With the pictures left out, every record must be reproduced exactly.

Data excerpts
****************

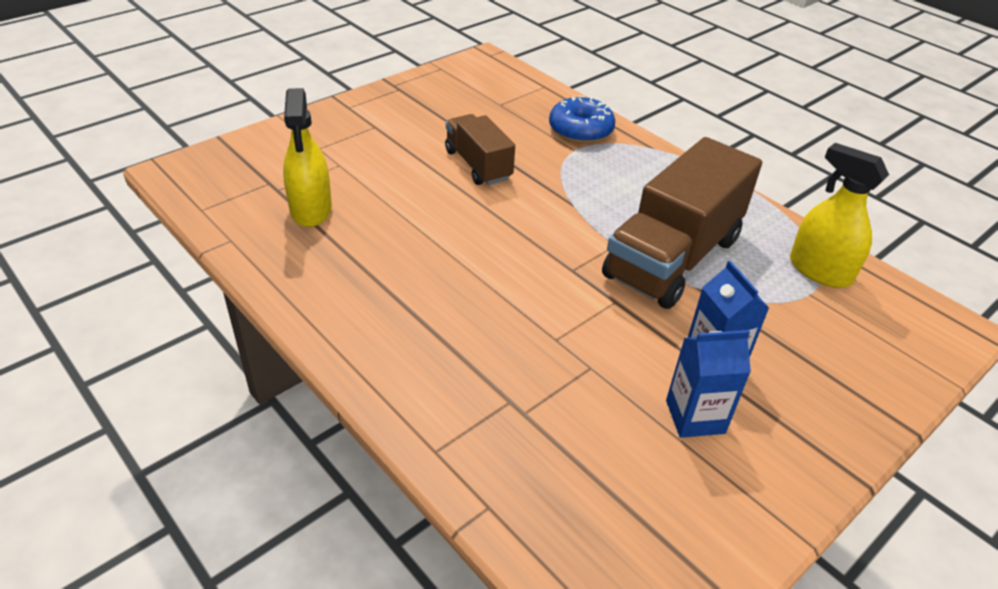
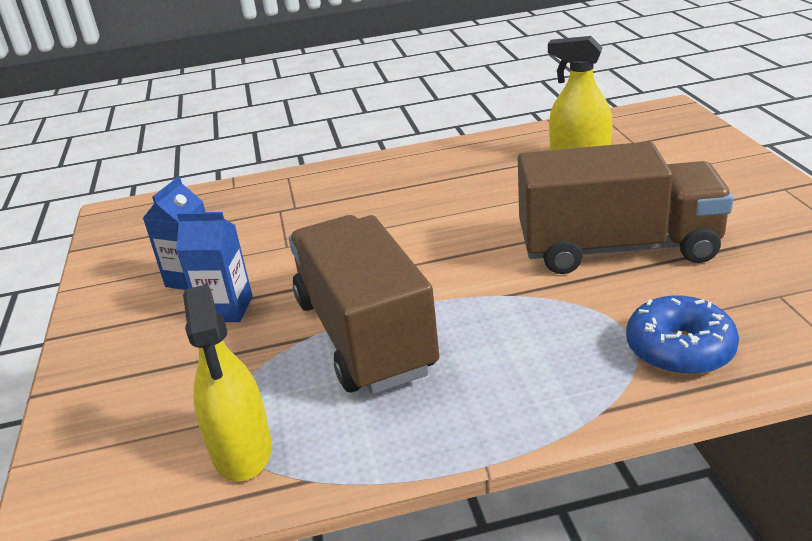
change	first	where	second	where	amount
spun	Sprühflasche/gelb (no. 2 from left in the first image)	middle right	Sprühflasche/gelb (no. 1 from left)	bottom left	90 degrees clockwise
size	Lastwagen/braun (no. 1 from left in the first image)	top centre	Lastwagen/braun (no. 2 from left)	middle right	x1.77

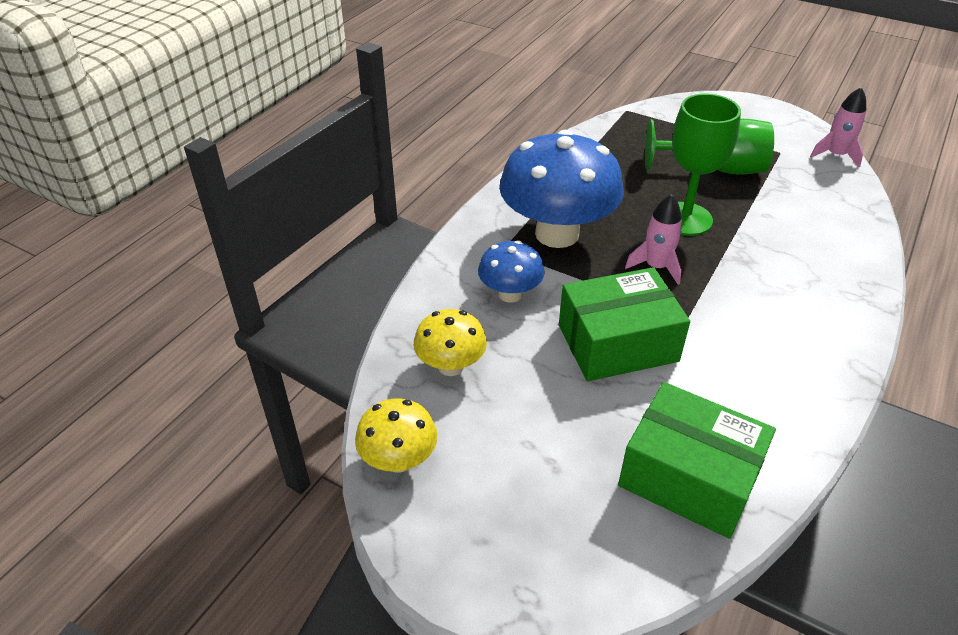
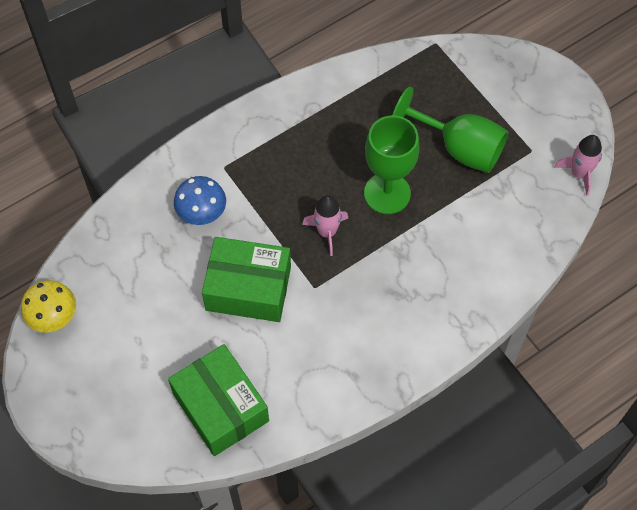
change	first	where	second	where	amount
missing	Pilz/gelb (no. 2 from left)	centre			
missing	Pilz/blau (no. 2 from left)	top centre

****************

Final answer
change	first	where	second	where	amount
spun	Sprühflasche/gelb (no. 2 from left in the first image)	middle right	Sprühflasche/gelb (no. 1 from left)	bottom left	90 degrees clockwise
size	Lastwagen/braun (no. 1 from left in the first image)	top centre	Lastwagen/braun (no. 2 from left)	middle right	x1.77

change	first	where	second	where	amount
missing	Pilz/gelb (no. 2 from left)	centre			
missing	Pilz/blau (no. 2 from left)	top centre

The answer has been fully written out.